Directions for this task: Track down each line that has the word "instances" and copy it.
[start]
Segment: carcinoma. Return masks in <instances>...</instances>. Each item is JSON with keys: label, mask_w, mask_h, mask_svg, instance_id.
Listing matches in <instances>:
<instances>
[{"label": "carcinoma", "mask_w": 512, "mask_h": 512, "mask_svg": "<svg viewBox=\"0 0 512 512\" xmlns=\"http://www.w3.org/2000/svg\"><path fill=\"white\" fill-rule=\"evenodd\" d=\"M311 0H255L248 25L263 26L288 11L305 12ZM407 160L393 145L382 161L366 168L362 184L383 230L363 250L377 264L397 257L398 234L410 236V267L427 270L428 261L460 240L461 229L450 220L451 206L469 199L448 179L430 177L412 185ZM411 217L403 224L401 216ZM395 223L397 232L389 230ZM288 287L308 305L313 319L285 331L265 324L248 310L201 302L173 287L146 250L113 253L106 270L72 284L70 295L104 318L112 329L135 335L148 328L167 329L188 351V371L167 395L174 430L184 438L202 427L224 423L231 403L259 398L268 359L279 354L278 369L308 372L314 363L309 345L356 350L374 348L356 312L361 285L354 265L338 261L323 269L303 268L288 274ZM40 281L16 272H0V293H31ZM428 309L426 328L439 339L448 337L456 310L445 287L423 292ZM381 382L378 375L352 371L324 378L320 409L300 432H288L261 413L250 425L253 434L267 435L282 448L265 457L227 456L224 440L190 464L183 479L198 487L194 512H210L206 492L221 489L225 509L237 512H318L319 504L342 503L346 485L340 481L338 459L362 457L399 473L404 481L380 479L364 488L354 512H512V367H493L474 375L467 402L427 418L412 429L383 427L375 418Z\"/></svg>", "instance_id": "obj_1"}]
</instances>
[end]
Complete answer:
Segment: carcinoma. Return masks in <instances>...</instances>. Each item is JSON with keys: label, mask_w, mask_h, mask_svg, instance_id.
Listing matches in <instances>:
<instances>
</instances>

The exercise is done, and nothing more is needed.